* **What the task requires**
Among these records, which lines include "white"? Copy them out.
━━━━━━━━━━
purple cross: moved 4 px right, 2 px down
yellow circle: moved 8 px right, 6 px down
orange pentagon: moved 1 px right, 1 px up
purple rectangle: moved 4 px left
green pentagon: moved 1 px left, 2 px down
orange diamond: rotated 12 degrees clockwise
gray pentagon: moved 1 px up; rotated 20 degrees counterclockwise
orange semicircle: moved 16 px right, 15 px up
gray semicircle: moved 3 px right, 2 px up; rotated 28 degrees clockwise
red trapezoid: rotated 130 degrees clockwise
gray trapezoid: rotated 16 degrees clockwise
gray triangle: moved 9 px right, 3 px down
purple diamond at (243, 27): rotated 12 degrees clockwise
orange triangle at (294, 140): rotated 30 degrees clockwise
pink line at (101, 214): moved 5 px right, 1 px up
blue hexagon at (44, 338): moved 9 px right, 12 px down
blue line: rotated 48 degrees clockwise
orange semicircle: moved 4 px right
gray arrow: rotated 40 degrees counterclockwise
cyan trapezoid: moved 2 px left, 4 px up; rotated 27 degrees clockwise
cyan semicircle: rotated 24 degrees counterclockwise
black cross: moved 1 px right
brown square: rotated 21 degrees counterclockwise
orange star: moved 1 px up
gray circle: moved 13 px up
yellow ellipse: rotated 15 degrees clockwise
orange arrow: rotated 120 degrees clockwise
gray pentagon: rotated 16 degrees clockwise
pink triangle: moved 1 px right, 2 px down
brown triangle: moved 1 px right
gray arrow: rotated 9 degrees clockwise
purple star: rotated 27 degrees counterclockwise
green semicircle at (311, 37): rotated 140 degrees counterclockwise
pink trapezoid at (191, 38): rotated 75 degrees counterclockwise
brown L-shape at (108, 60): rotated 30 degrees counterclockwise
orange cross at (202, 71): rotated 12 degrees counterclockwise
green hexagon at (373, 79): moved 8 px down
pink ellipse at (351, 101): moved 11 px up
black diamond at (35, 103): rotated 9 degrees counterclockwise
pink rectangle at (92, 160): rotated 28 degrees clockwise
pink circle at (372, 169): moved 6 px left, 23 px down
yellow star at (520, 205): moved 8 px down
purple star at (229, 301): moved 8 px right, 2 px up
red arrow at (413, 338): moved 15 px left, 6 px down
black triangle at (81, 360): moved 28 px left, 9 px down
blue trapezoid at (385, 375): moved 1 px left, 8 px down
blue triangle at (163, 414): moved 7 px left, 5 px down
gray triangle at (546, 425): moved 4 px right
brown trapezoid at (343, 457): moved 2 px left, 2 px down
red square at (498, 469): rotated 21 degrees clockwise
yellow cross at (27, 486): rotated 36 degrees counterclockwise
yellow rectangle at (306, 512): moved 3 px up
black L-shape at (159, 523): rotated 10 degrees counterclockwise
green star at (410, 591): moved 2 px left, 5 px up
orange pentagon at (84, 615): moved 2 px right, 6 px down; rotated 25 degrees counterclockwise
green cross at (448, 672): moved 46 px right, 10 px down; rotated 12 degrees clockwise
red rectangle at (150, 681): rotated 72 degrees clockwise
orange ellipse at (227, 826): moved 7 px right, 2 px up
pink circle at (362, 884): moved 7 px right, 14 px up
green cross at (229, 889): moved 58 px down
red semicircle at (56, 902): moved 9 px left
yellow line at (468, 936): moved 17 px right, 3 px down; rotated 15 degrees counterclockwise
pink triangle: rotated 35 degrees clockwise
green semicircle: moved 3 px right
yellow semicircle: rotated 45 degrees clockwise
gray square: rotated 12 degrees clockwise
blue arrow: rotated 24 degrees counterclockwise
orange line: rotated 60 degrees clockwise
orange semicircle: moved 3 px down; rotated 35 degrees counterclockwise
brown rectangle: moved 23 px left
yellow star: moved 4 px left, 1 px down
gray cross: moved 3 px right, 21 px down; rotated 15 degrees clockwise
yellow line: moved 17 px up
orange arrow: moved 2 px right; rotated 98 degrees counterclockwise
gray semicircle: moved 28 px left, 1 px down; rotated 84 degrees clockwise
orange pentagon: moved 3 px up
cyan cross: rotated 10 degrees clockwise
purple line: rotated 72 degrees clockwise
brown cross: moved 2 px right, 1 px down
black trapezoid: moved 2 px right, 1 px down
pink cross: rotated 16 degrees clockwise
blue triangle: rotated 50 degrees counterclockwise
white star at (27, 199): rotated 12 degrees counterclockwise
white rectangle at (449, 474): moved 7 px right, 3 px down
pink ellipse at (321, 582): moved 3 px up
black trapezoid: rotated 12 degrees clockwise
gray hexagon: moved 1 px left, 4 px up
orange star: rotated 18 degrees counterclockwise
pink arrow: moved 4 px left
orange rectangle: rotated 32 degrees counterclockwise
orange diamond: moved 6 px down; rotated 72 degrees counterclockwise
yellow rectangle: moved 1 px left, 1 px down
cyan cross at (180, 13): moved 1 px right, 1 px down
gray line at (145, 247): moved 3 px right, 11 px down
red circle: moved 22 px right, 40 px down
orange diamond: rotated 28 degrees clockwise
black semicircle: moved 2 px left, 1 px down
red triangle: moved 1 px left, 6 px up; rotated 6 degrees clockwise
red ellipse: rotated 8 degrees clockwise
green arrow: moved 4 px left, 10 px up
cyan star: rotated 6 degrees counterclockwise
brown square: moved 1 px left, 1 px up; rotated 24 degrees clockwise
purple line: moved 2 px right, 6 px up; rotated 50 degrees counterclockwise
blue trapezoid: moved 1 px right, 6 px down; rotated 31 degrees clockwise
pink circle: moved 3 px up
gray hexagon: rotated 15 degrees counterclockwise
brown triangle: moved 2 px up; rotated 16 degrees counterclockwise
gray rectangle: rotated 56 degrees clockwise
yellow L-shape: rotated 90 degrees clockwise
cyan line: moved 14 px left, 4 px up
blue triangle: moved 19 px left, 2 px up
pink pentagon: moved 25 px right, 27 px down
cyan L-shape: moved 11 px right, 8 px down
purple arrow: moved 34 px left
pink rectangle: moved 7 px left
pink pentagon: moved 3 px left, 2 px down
━━━━━━━━━━
* **Result for this task**
white star at (27, 199): rotated 12 degrees counterclockwise
white rectangle at (449, 474): moved 7 px right, 3 px down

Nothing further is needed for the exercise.